--- START ---

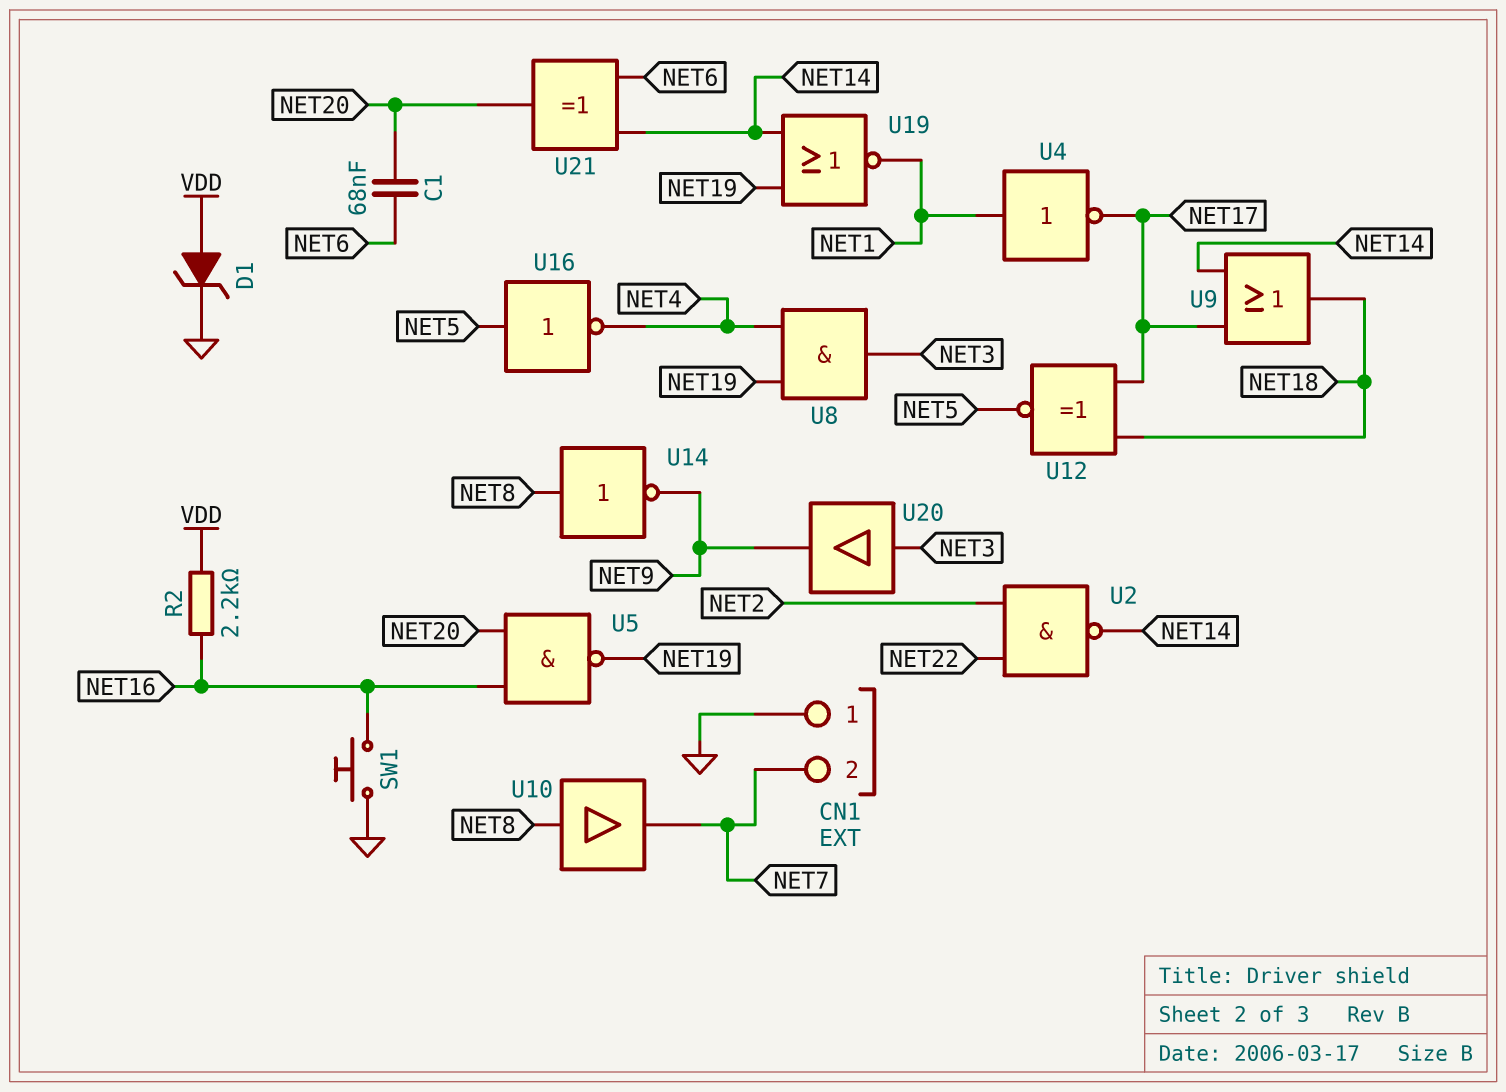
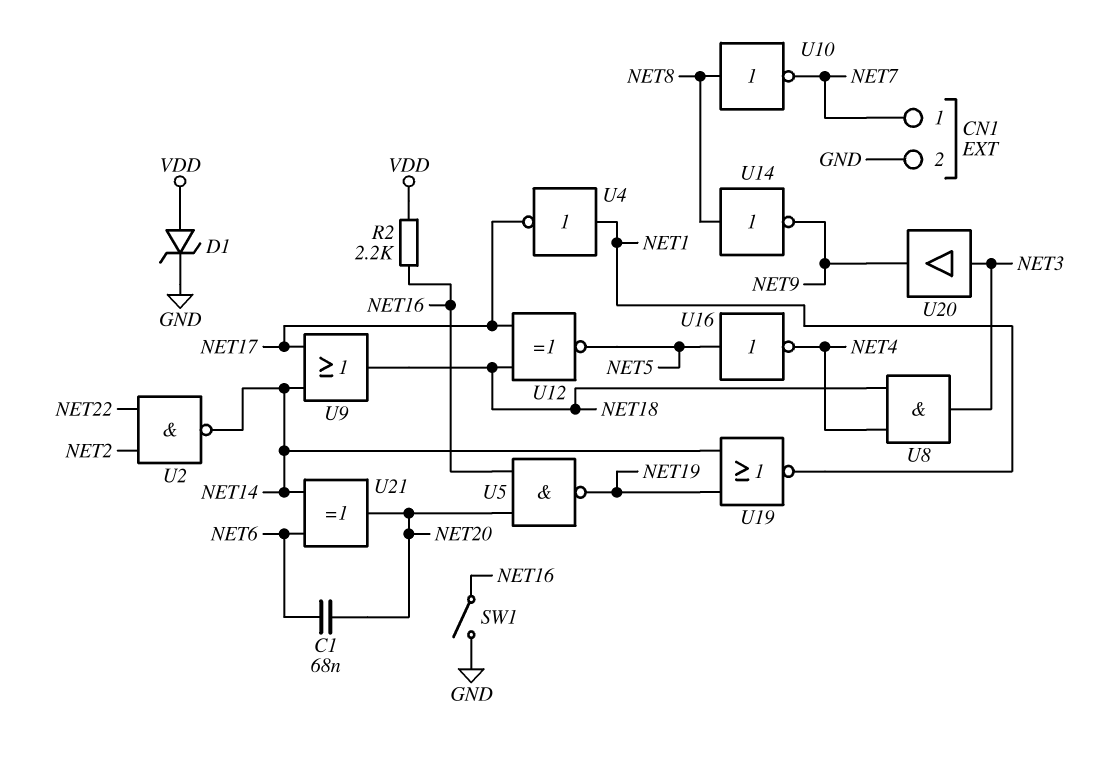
CN1 pin 1: GND -> NET7
CN1 pin 2: NET7 -> GND
SW1: button (GND, NET16) -> switch (GND, NET16)
U8: AND (in NET4, in NET19, out NET3) -> AND (in NET4, in NET18, out NET3)
U10: buffer (in NET8, out NET7) -> NOT (in NET8, out NET7)

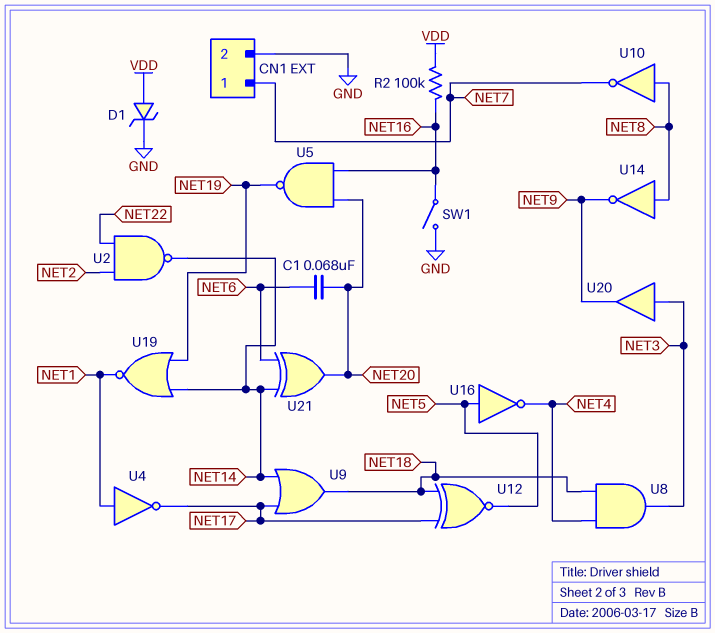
R2: 2.2k (NET16, VDD) -> 100k (NET16, VDD)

--- END ---

TASK DETAILS –
Beginning with the line where "U10: buffer (in" appears, reproduce every remaining line of the listing above, the last one included, but none of the pictures.

ANSWER TO THE EXERCISE –
U10: buffer (in NET8, out NET7) -> NOT (in NET8, out NET7)

R2: 2.2k (NET16, VDD) -> 100k (NET16, VDD)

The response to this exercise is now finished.